### BRIEF
What is needed is an exact retyping of the records below, from the first line through the line that contains "brown fish: 4 -> 2".

(Extracted records)

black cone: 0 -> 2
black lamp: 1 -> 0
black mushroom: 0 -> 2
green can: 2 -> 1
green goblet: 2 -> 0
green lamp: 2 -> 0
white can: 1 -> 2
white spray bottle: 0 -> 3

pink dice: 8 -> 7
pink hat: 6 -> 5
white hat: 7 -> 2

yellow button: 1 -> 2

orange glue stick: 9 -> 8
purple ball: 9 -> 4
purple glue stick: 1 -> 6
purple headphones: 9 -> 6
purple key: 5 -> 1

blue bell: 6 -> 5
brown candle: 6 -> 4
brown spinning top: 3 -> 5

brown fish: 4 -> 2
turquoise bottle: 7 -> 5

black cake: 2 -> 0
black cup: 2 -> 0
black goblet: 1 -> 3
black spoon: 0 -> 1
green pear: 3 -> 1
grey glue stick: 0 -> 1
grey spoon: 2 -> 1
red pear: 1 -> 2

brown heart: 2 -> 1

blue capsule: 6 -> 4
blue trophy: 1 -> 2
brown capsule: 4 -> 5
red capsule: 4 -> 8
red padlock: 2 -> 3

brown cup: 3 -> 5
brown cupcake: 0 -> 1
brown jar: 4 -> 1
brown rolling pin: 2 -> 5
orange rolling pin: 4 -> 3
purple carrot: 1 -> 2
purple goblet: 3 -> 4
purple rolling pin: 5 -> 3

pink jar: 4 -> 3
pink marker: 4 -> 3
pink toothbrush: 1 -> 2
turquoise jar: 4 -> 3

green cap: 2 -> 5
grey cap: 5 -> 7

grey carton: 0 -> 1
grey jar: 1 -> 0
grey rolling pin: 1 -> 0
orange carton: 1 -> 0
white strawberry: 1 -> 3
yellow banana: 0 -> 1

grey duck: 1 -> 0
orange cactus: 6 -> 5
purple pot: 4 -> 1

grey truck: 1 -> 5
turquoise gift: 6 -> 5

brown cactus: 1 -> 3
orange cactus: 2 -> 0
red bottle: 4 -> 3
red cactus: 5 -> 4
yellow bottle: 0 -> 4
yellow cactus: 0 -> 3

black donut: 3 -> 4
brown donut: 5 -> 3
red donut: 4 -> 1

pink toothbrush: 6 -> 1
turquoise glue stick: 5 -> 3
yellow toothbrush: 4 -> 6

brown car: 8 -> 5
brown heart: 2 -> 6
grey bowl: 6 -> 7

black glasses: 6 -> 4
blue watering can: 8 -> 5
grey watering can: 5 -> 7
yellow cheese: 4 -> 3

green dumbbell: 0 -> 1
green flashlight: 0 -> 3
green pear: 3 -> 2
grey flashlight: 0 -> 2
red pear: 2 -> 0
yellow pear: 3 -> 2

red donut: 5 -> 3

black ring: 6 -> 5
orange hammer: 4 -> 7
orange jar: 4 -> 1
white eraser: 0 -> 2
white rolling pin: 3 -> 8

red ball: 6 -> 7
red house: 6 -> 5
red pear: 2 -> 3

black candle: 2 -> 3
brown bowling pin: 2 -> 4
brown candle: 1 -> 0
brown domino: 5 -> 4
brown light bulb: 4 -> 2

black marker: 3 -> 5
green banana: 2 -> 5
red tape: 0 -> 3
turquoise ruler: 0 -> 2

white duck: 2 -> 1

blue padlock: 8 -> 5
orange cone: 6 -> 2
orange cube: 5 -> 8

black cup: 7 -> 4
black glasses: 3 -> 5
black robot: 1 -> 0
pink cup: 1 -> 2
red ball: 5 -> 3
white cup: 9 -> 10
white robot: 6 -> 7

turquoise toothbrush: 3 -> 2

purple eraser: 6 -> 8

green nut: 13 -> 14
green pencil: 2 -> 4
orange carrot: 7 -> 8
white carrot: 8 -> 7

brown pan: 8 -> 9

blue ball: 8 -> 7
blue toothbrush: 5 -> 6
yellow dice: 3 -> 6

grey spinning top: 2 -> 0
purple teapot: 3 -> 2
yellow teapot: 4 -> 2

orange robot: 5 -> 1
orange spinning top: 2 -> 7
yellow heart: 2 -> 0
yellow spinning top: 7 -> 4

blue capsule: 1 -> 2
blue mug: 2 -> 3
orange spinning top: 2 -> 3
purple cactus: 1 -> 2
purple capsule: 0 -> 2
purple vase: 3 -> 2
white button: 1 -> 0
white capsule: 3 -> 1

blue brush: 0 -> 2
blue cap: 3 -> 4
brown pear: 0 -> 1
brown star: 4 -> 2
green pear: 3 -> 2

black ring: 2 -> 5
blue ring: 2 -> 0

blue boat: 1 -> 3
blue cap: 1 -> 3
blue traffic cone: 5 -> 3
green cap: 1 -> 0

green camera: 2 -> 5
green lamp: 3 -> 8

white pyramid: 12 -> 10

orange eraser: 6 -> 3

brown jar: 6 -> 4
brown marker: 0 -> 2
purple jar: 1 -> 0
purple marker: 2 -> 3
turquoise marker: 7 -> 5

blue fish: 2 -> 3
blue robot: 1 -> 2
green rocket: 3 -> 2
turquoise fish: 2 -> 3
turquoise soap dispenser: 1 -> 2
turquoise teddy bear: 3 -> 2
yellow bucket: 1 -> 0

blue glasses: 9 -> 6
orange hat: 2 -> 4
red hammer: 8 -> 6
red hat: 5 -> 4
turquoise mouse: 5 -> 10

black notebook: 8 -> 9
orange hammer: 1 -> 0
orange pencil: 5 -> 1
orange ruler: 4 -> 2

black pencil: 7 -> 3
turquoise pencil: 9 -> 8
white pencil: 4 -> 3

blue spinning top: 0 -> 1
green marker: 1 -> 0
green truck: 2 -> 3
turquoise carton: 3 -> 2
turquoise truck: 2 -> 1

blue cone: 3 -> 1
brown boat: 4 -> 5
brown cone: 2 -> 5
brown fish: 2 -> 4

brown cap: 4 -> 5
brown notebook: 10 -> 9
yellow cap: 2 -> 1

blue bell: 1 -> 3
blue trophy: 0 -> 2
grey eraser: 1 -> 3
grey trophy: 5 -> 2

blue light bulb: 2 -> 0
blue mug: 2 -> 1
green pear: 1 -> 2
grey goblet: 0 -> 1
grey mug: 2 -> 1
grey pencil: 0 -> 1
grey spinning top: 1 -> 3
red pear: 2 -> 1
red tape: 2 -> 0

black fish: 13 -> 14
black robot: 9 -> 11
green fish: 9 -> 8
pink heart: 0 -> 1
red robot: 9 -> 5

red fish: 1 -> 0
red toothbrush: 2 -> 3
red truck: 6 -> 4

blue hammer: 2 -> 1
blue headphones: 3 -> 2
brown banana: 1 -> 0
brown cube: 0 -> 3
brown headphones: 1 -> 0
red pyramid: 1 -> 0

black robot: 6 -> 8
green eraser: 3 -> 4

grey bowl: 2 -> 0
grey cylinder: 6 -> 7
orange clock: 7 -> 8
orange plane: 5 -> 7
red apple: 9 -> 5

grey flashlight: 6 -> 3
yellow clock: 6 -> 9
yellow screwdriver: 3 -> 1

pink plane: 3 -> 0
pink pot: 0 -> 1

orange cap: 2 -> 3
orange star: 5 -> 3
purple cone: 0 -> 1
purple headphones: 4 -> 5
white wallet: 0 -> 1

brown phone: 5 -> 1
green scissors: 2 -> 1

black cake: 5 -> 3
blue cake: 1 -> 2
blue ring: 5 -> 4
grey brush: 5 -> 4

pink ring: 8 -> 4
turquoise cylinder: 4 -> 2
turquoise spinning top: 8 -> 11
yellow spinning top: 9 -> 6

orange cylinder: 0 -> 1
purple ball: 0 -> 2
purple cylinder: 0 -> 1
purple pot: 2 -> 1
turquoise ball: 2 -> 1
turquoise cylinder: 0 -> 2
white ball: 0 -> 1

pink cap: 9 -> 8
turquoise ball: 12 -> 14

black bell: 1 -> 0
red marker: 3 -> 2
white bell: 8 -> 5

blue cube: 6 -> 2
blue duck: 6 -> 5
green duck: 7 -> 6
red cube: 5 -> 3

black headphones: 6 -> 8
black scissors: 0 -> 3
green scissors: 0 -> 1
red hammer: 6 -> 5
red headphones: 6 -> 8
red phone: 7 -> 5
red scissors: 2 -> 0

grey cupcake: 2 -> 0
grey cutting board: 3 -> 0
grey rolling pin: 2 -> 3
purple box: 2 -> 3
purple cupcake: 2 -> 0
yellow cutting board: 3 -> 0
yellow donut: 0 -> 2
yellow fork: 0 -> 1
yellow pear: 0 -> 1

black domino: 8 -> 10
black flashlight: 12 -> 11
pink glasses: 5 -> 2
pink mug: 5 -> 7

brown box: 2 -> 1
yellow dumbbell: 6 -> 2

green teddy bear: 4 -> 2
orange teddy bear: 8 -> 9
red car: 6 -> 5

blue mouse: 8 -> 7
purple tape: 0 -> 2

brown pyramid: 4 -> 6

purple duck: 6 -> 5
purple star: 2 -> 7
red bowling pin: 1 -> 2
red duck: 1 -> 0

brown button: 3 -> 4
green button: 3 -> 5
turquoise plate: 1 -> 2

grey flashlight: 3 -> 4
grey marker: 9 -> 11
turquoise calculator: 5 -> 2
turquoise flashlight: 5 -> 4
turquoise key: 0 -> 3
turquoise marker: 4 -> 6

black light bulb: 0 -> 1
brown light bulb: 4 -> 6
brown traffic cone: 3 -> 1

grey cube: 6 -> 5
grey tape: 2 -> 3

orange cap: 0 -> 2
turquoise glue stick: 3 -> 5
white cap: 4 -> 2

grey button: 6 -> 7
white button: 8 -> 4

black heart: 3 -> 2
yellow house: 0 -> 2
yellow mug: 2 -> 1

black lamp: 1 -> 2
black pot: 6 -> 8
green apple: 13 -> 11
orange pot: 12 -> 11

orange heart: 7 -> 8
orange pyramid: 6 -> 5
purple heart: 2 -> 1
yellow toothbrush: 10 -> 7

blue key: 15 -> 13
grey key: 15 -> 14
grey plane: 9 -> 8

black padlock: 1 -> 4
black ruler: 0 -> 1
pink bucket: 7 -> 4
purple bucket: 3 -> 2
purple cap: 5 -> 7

### RESPONSE TO THIS EXERCISE
black cone: 0 -> 2
black lamp: 1 -> 0
black mushroom: 0 -> 2
green can: 2 -> 1
green goblet: 2 -> 0
green lamp: 2 -> 0
white can: 1 -> 2
white spray bottle: 0 -> 3

pink dice: 8 -> 7
pink hat: 6 -> 5
white hat: 7 -> 2

yellow button: 1 -> 2

orange glue stick: 9 -> 8
purple ball: 9 -> 4
purple glue stick: 1 -> 6
purple headphones: 9 -> 6
purple key: 5 -> 1

blue bell: 6 -> 5
brown candle: 6 -> 4
brown spinning top: 3 -> 5

brown fish: 4 -> 2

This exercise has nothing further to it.